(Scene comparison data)
----

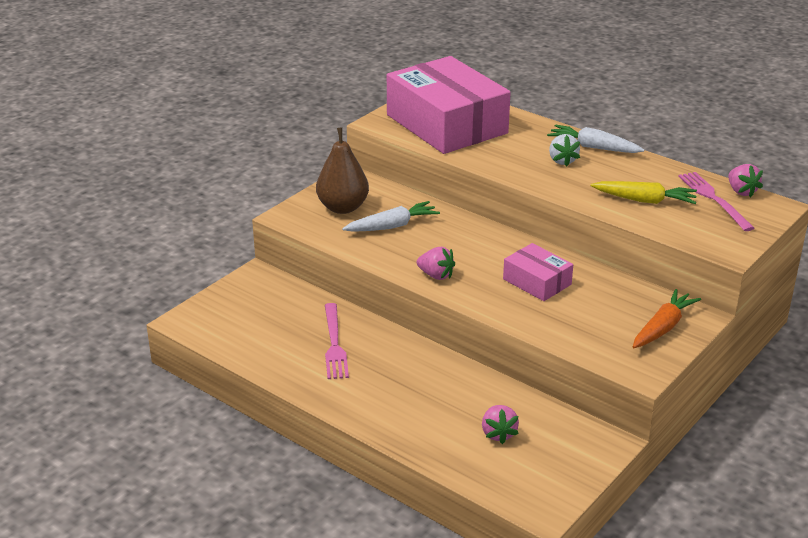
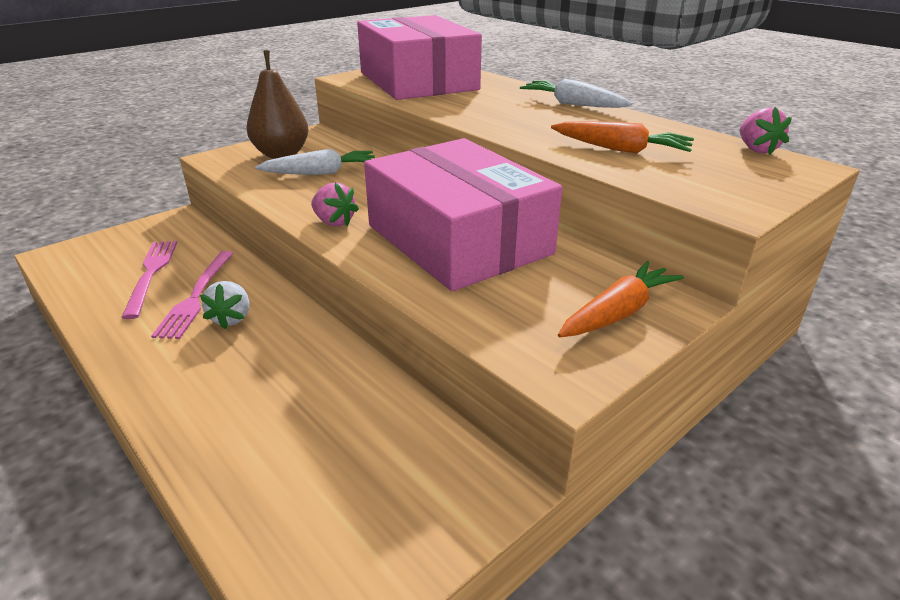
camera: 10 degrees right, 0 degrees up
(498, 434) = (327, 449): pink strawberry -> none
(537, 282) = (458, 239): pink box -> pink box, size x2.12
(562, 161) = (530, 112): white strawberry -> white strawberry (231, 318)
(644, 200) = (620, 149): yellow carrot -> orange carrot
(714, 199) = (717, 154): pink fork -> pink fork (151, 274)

----

Exercise objective: Leave every image out and retype the entries above word for word.

Output of the exercise:
camera: 10 degrees right, 0 degrees up
(498, 434) = (327, 449): pink strawberry -> none
(537, 282) = (458, 239): pink box -> pink box, size x2.12
(562, 161) = (530, 112): white strawberry -> white strawberry (231, 318)
(644, 200) = (620, 149): yellow carrot -> orange carrot
(714, 199) = (717, 154): pink fork -> pink fork (151, 274)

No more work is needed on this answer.